◆ THE REQUEST
Repeat each of the lines below word for word, with every character and symbol unchanged.

==== INPUT RECORDS

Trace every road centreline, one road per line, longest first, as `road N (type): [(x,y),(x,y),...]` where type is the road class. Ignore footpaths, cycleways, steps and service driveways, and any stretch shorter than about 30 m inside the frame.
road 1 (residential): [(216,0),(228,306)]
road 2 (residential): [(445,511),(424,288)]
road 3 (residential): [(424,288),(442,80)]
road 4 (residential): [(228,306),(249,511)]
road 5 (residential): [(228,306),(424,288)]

========

◆ RESPONSE BELOW
Trace every road centreline, one road per line, longest first, as `road N (type): [(x,y),(x,y),...]` where type is the road class. Ignore footpaths, cycleways, steps and service driveways, and any stretch shorter than about 30 m inside the frame.
road 1 (residential): [(216,0),(228,306)]
road 2 (residential): [(445,511),(424,288)]
road 3 (residential): [(424,288),(442,80)]
road 4 (residential): [(228,306),(249,511)]
road 5 (residential): [(228,306),(424,288)]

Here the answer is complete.